• _Directions for this task_
The expected answer comprises all lines from the entries that contain the string "plate".

(Task data Opens)

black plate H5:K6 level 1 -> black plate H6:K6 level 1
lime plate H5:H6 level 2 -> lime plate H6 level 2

(Task data Closes)
(Task data Opens)

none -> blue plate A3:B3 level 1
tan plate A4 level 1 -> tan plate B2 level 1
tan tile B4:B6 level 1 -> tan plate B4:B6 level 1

(Task data Closes)
(Task data Opens)

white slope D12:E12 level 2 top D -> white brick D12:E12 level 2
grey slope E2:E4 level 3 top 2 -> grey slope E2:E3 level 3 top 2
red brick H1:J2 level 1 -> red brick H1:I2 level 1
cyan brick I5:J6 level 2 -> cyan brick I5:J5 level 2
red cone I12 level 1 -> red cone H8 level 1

(Task data Closes)

• _Your solution_
black plate H5:K6 level 1 -> black plate H6:K6 level 1
lime plate H5:H6 level 2 -> lime plate H6 level 2
none -> blue plate A3:B3 level 1
tan plate A4 level 1 -> tan plate B2 level 1
tan tile B4:B6 level 1 -> tan plate B4:B6 level 1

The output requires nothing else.